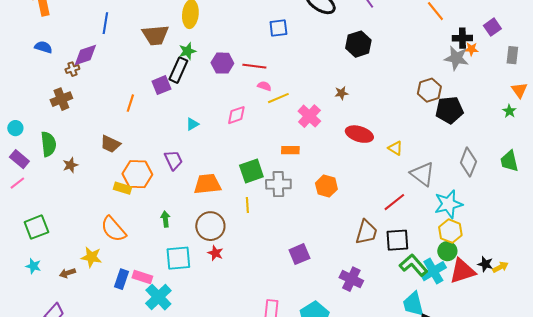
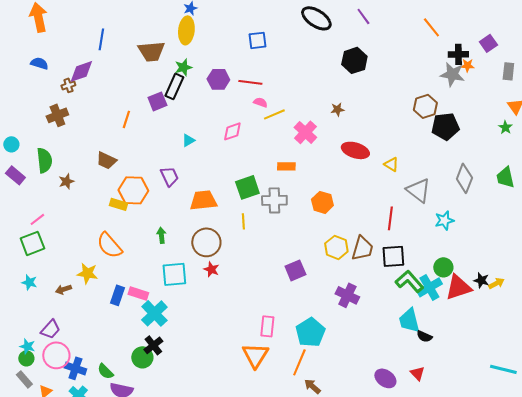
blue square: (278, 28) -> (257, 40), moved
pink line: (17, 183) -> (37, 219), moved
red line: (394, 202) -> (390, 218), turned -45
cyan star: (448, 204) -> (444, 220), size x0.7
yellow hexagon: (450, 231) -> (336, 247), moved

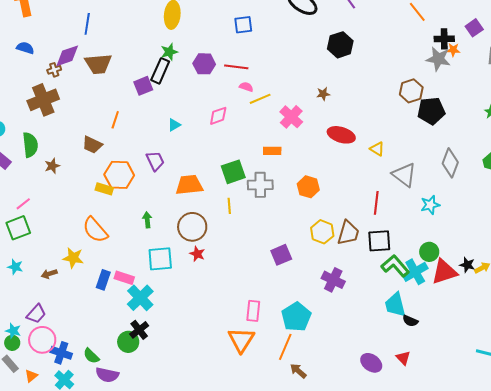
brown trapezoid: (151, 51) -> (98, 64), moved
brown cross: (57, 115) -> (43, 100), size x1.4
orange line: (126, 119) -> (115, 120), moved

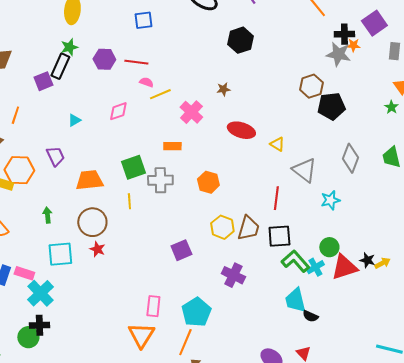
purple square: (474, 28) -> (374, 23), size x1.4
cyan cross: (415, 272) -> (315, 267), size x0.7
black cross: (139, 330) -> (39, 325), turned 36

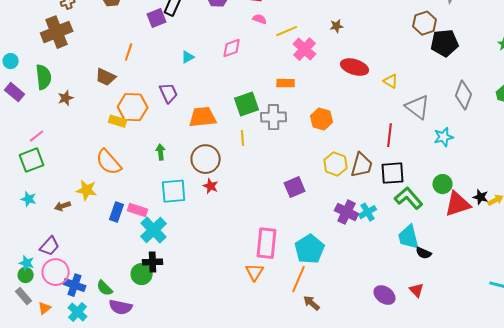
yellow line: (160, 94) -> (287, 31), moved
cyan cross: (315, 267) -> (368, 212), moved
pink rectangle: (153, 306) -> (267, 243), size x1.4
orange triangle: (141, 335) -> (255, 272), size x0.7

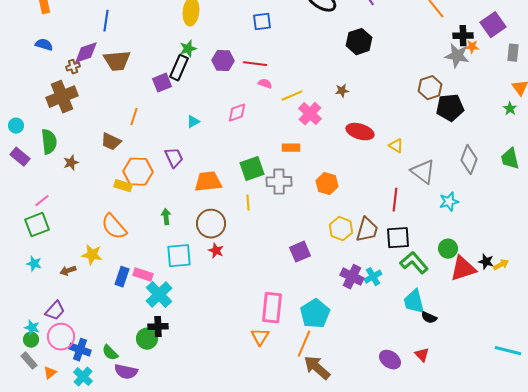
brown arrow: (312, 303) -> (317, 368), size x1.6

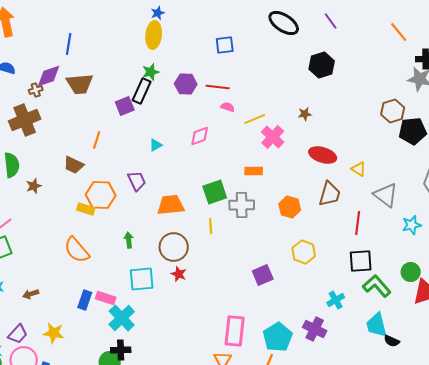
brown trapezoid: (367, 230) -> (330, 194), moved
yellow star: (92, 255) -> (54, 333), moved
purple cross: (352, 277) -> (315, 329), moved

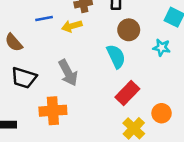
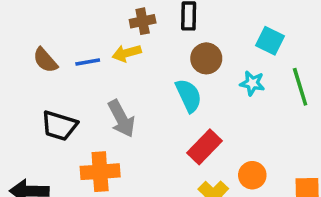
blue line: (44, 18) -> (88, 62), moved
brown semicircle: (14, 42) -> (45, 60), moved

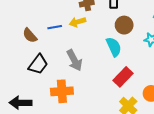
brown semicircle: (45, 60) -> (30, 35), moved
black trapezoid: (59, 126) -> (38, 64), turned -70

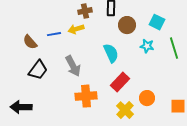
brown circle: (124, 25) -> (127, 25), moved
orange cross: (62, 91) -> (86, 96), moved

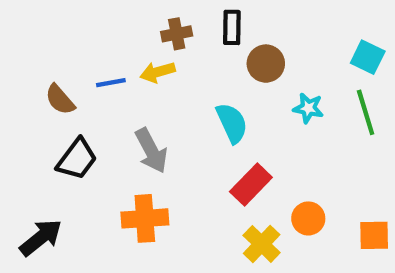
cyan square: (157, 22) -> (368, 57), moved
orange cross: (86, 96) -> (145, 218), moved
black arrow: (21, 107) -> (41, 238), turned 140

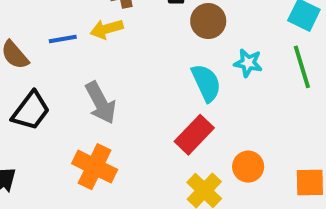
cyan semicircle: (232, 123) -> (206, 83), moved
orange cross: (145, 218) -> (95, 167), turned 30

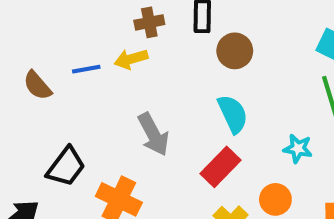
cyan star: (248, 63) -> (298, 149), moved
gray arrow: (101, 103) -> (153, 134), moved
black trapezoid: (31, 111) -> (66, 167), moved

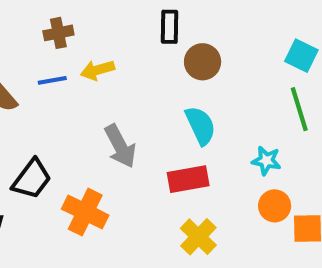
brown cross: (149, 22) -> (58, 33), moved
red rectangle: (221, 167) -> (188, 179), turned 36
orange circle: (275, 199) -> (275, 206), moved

##############################

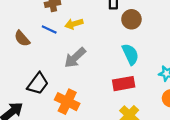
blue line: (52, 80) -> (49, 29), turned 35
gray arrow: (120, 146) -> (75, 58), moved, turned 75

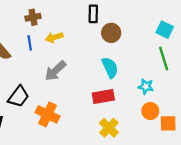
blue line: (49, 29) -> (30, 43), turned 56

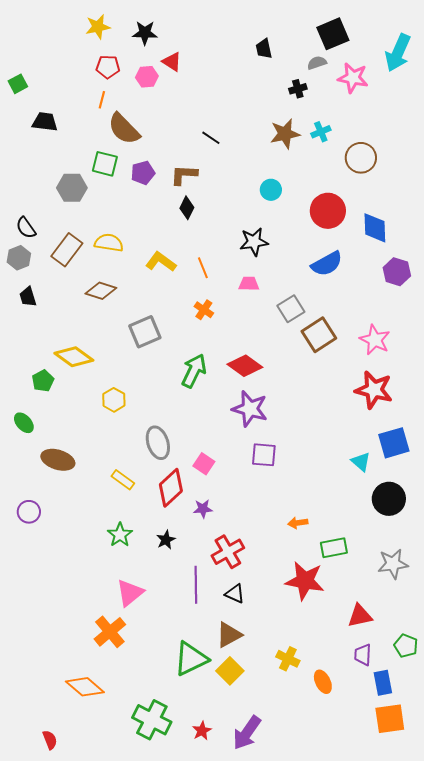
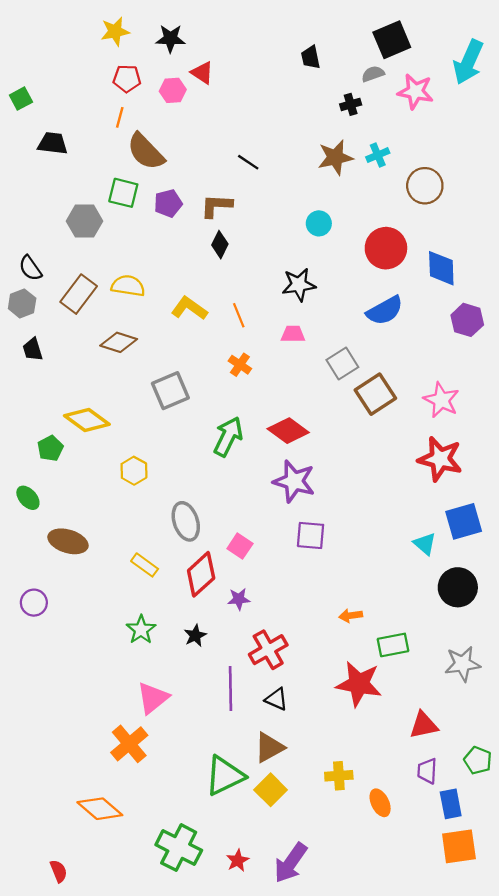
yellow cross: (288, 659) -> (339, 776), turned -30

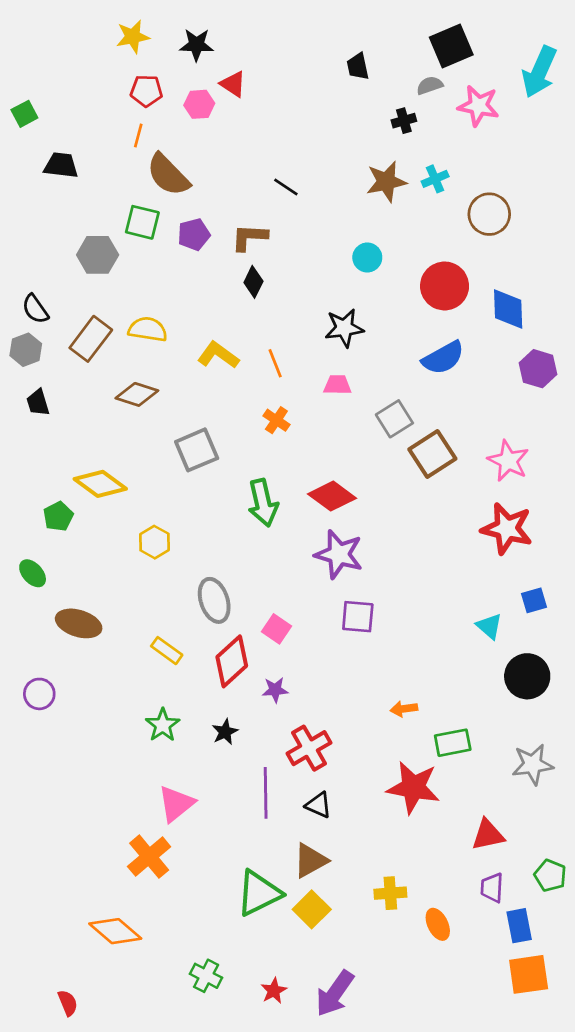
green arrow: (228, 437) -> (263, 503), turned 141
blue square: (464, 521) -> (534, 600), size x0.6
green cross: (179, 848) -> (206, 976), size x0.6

##############################

WORK ORDER: Copy exactly the material above from the line with "blue square: (278, 28) -> (257, 40), moved" to the line with "purple square: (474, 28)", ends included, and nothing else. Leave out any picture.

YOUR SOLUTION:
blue square: (278, 28) -> (257, 40), moved
pink line: (17, 183) -> (37, 219), moved
red line: (394, 202) -> (390, 218), turned -45
cyan star: (448, 204) -> (444, 220), size x0.7
yellow hexagon: (450, 231) -> (336, 247), moved

brown trapezoid: (151, 51) -> (98, 64), moved
brown cross: (57, 115) -> (43, 100), size x1.4
orange line: (126, 119) -> (115, 120), moved

purple square: (474, 28) -> (374, 23), size x1.4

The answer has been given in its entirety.